Count the lines below that contain the word "yellow", and report only that number.

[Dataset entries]
____
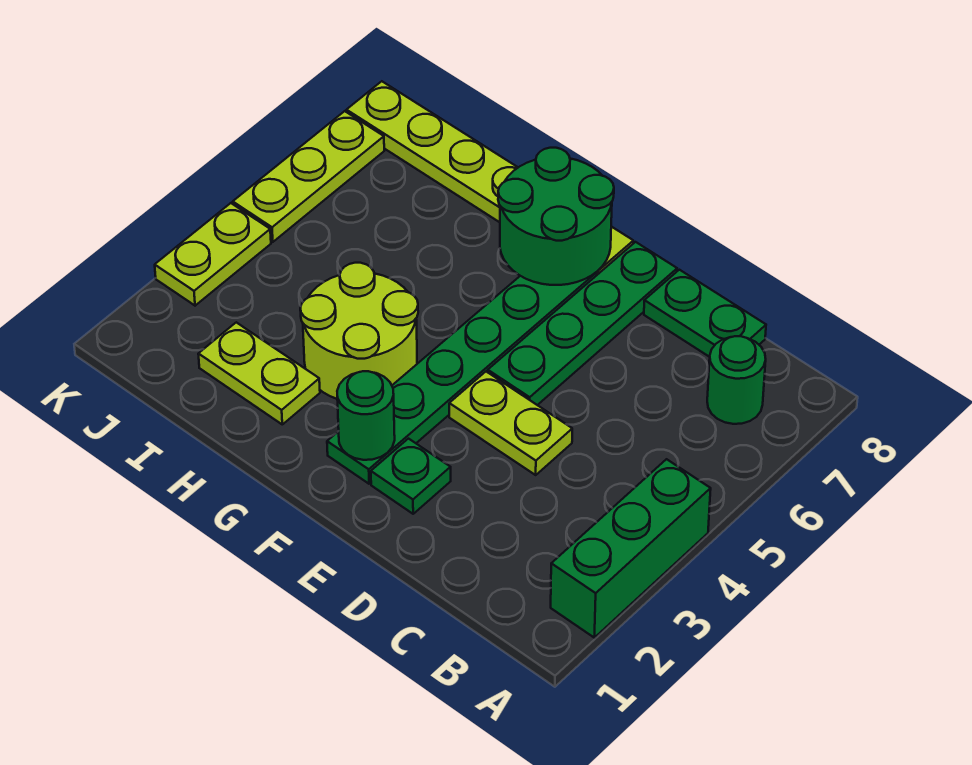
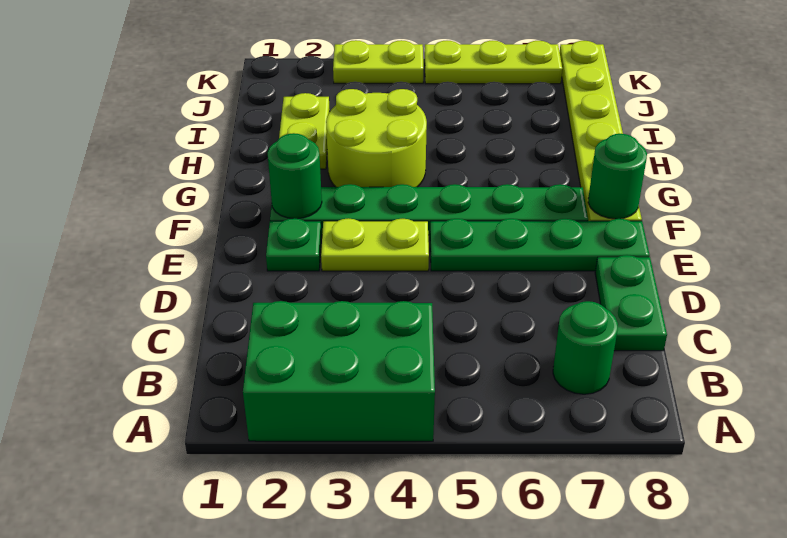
green brick A2:A4 level 1 -> green brick A2:B4 level 1
lime plate D4:E4 level 1 -> lime plate E3:E4 level 1
green round brick F7:G8 level 2 -> green round brick F8 level 2

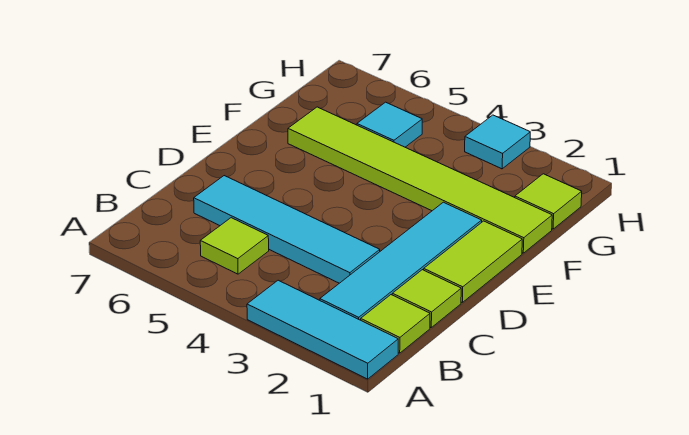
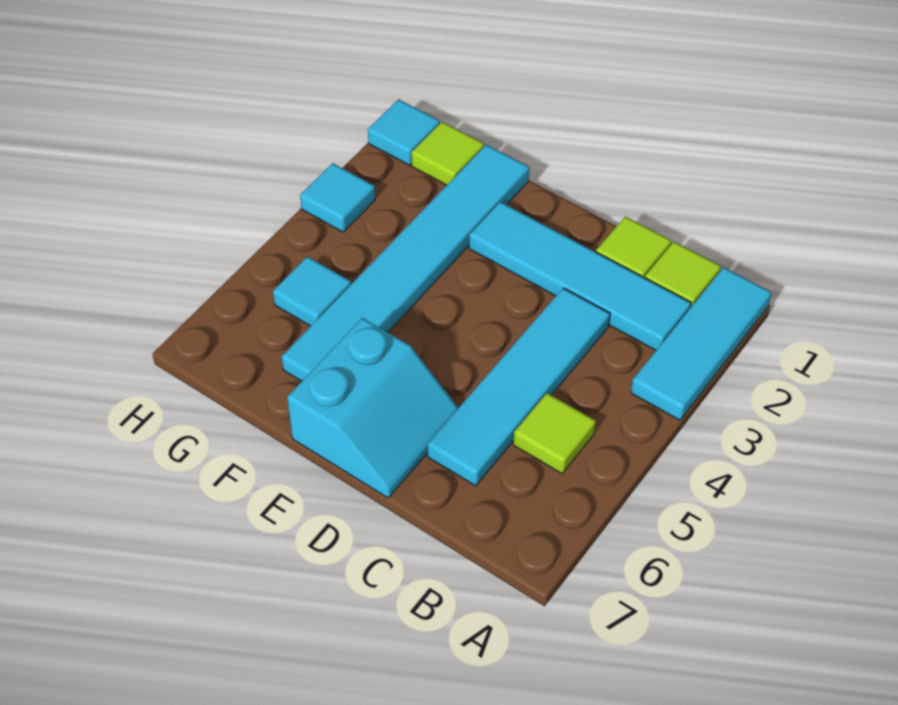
lime tile D1:E1 level 1 -> none
none -> cyan slope D6:E7 level 1 top E
lime tile F1:F6 level 1 -> cyan tile F1:F6 level 1
none -> cyan tile H1 level 1

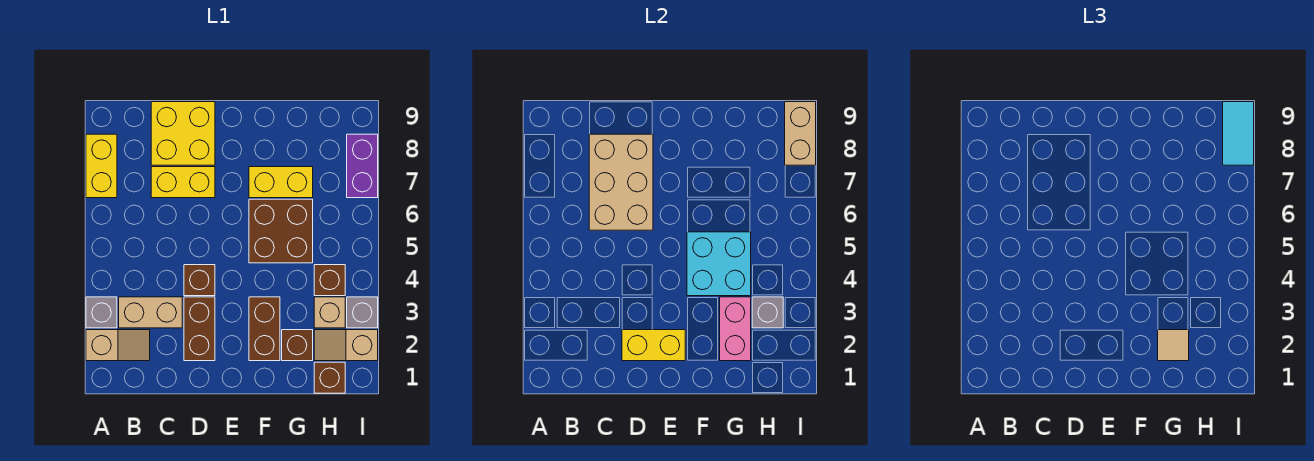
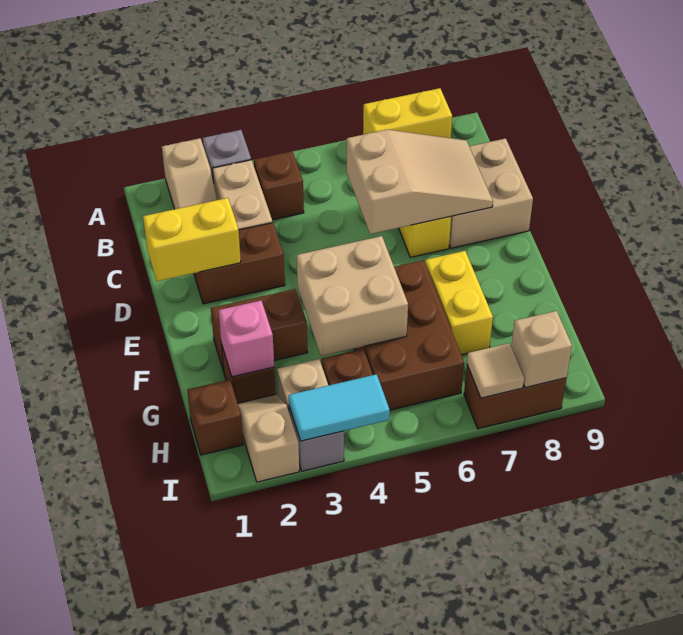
tan brick C6:D8 level 2 -> tan slope C6:D8 level 2 top 6
yellow brick C8:D9 level 1 -> tan brick C8:D9 level 1
yellow brick D2:E2 level 2 -> yellow brick D1:D2 level 2
brown brick D4 level 1 -> brown brick B4 level 1
cyan brick F4:G5 level 2 -> tan brick F4:G5 level 2
brown brick F5:G6 level 1 -> brown brick F5:H6 level 1
pink brick G2:G3 level 2 -> pink brick G2 level 2
tan tile G2 level 3 -> tan tile I7 level 2
grey brick H3 level 2 -> none
purple brick I7:I8 level 1 -> brown brick I7:I8 level 1
tan brick I8:I9 level 2 -> tan brick I8 level 2
cyan tile I8:I9 level 3 -> cyan tile I3:I4 level 2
____
SOLUTION TO THIS EXERCISE: 2